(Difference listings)
--
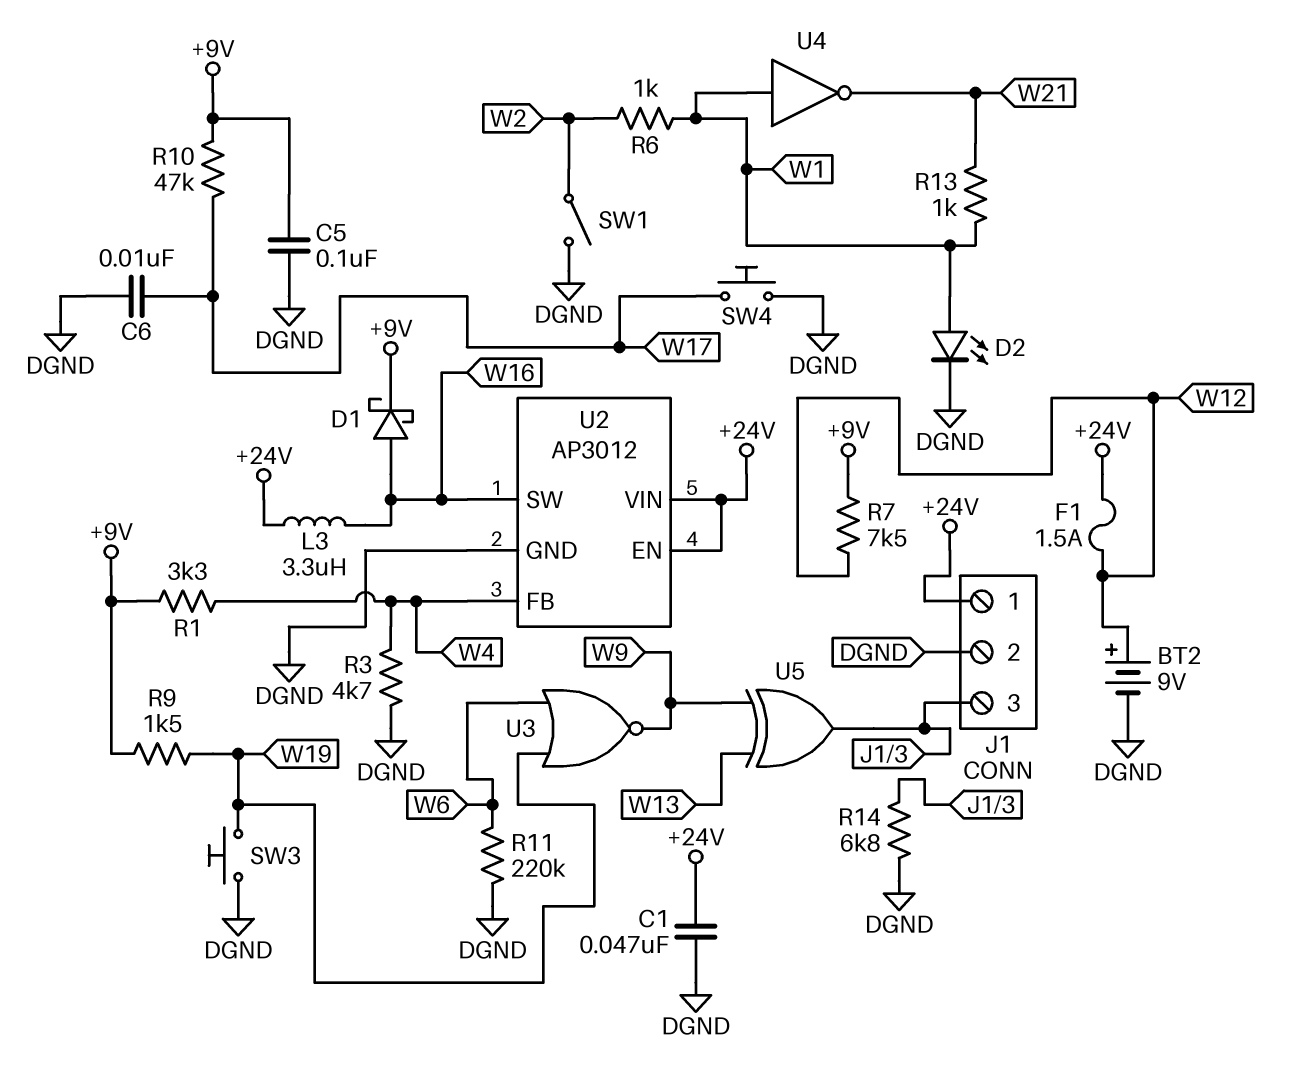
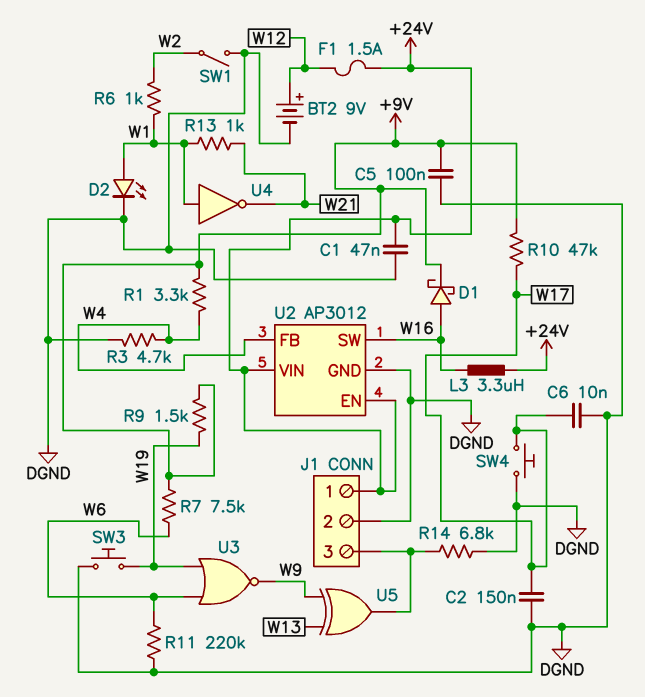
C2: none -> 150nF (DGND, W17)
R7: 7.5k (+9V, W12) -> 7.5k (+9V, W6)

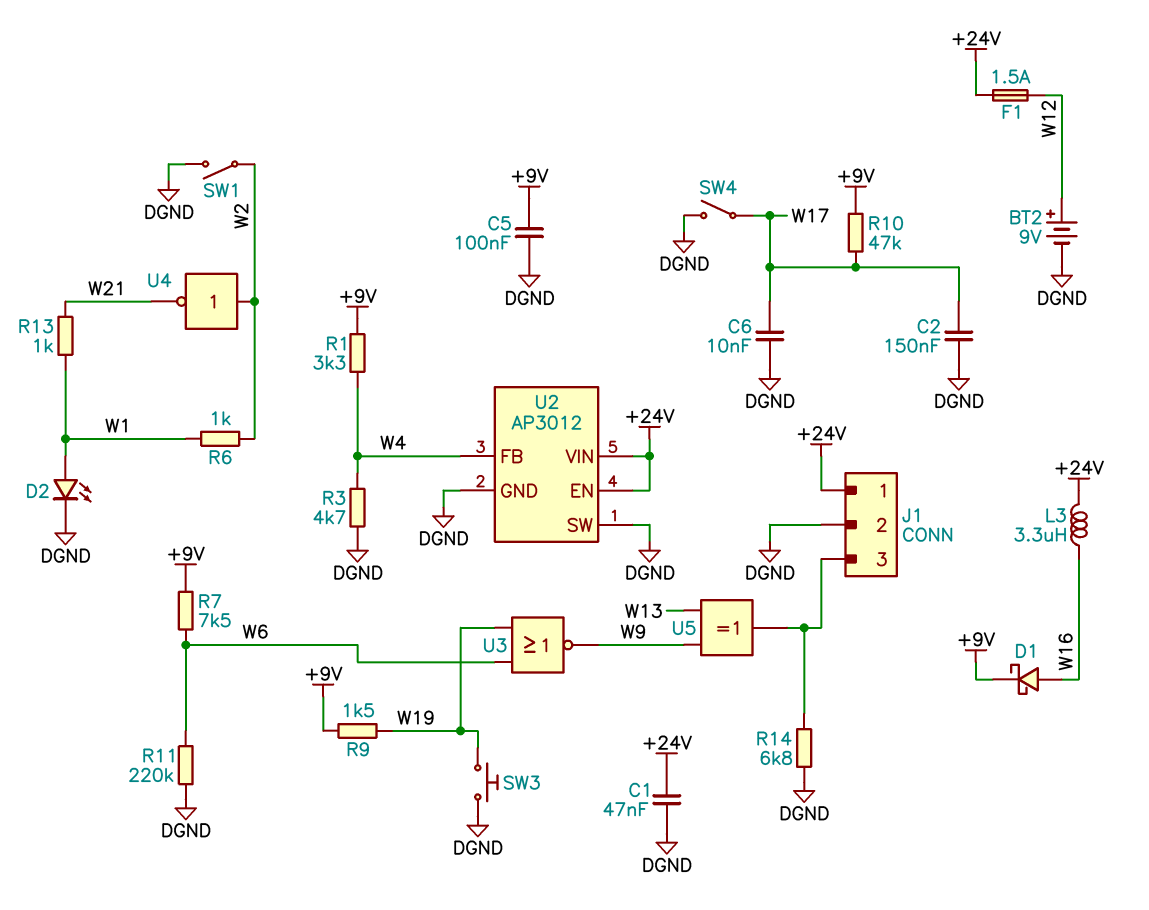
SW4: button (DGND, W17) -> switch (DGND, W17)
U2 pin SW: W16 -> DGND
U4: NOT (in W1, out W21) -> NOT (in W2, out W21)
--
• **What is needed**: Each line above, from the one that contains "SW4: button (DGND, W17) -> switch (DGND, W17)" to the last line of the records, should be repeated exactly. Leave out all others.

• **Response to the exercise**:
SW4: button (DGND, W17) -> switch (DGND, W17)
U2 pin SW: W16 -> DGND
U4: NOT (in W1, out W21) -> NOT (in W2, out W21)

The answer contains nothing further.